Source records

☆ ☆ ☆ ☆ ☆ ☆ ☆

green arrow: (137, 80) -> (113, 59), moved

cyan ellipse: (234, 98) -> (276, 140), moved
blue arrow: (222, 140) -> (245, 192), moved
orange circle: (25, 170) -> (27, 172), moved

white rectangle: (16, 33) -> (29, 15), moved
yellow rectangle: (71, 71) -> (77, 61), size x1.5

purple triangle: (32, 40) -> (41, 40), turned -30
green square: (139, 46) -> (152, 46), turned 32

☆ ☆ ☆ ☆ ☆ ☆ ☆

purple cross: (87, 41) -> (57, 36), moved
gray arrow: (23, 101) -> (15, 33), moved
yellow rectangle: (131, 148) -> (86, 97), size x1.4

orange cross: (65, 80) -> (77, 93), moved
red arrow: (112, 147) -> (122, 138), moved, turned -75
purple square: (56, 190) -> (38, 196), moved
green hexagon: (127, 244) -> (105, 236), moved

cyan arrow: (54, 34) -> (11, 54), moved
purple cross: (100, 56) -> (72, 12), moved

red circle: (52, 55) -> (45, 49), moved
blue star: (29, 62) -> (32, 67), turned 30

☆ ☆ ☆ ☆ ☆ ☆ ☆

Of all the lines in the data above, show only those that hold the word "size".

EXERCISE SOLUTION:
yellow rectangle: (71, 71) -> (77, 61), size x1.5
yellow rectangle: (131, 148) -> (86, 97), size x1.4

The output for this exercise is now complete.